▶ Task directions
Copy every line of the data below exactly as given, except for the pictures.

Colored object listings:

————————

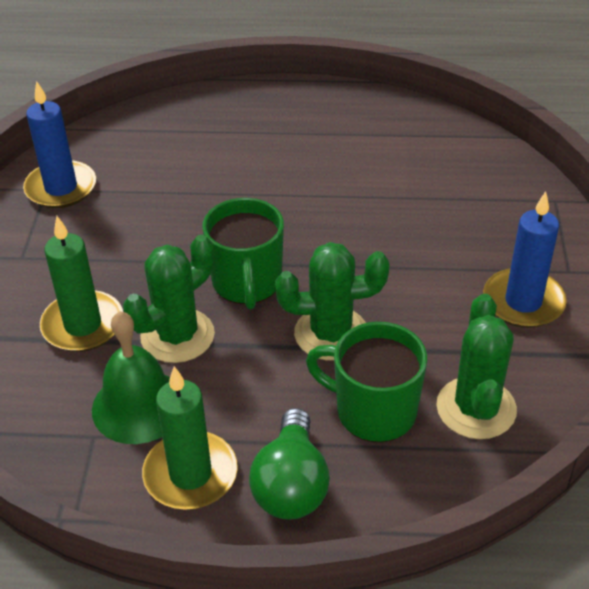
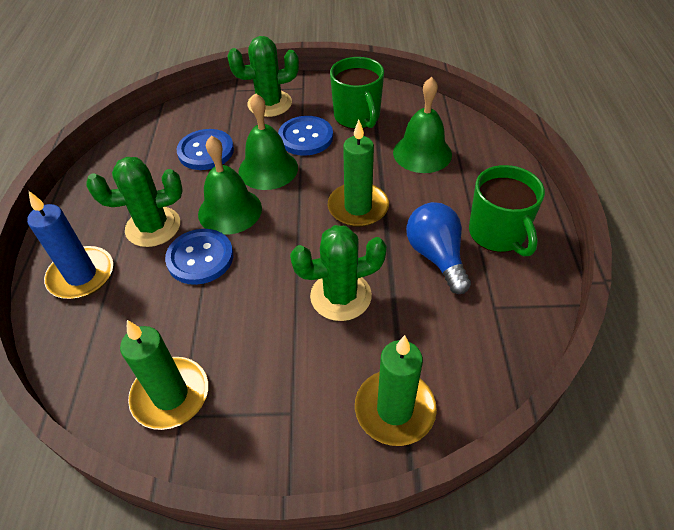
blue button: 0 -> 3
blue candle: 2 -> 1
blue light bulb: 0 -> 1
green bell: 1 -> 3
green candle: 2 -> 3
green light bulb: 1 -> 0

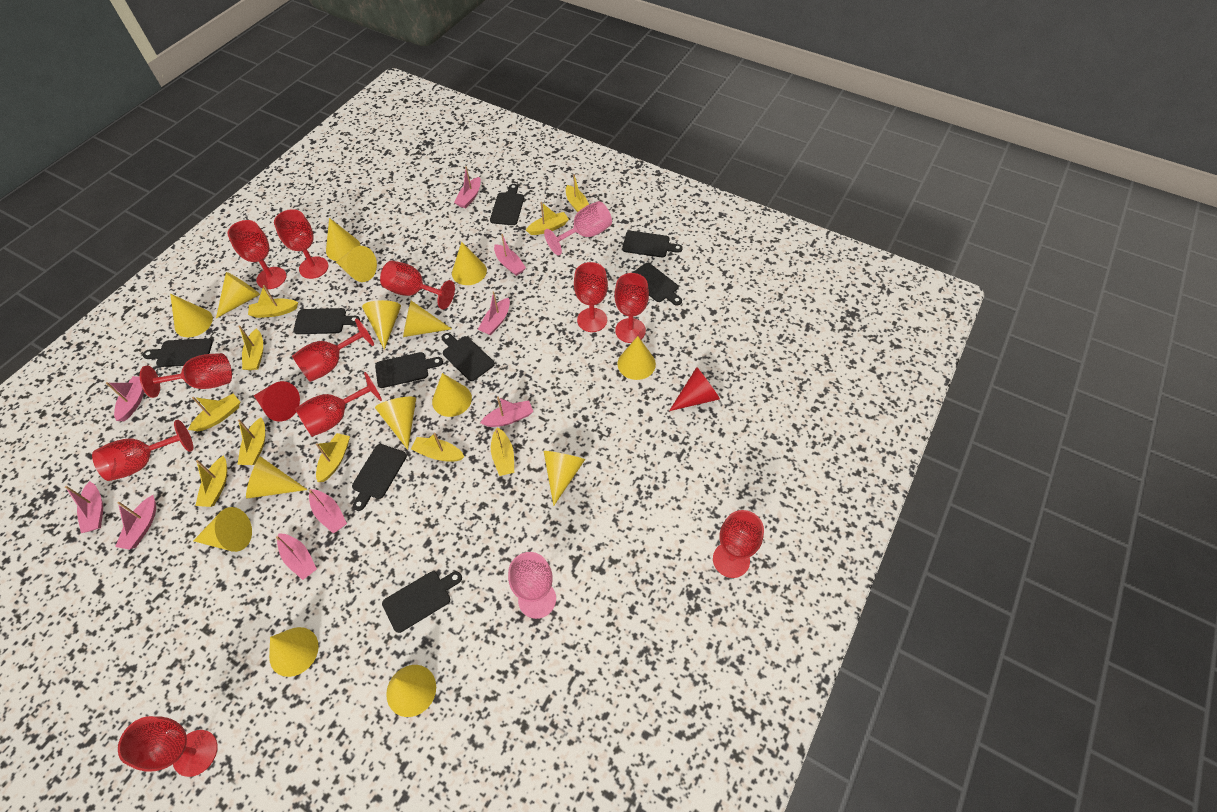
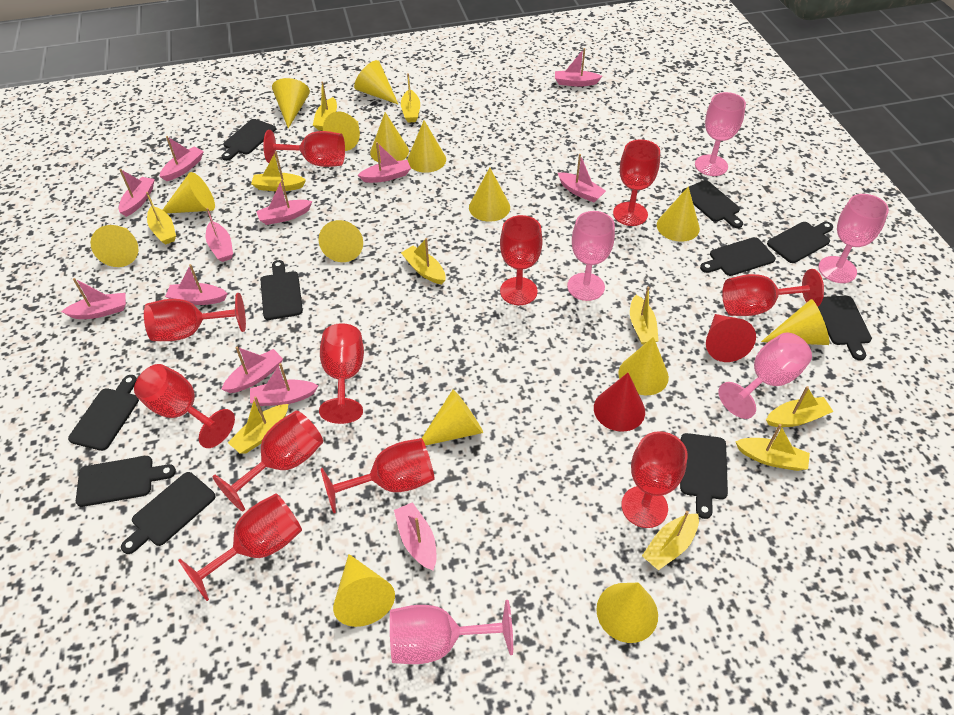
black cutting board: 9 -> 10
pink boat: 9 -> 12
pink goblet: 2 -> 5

————————

▶ Solution to the problem
blue button: 0 -> 3
blue candle: 2 -> 1
blue light bulb: 0 -> 1
green bell: 1 -> 3
green candle: 2 -> 3
green light bulb: 1 -> 0

black cutting board: 9 -> 10
pink boat: 9 -> 12
pink goblet: 2 -> 5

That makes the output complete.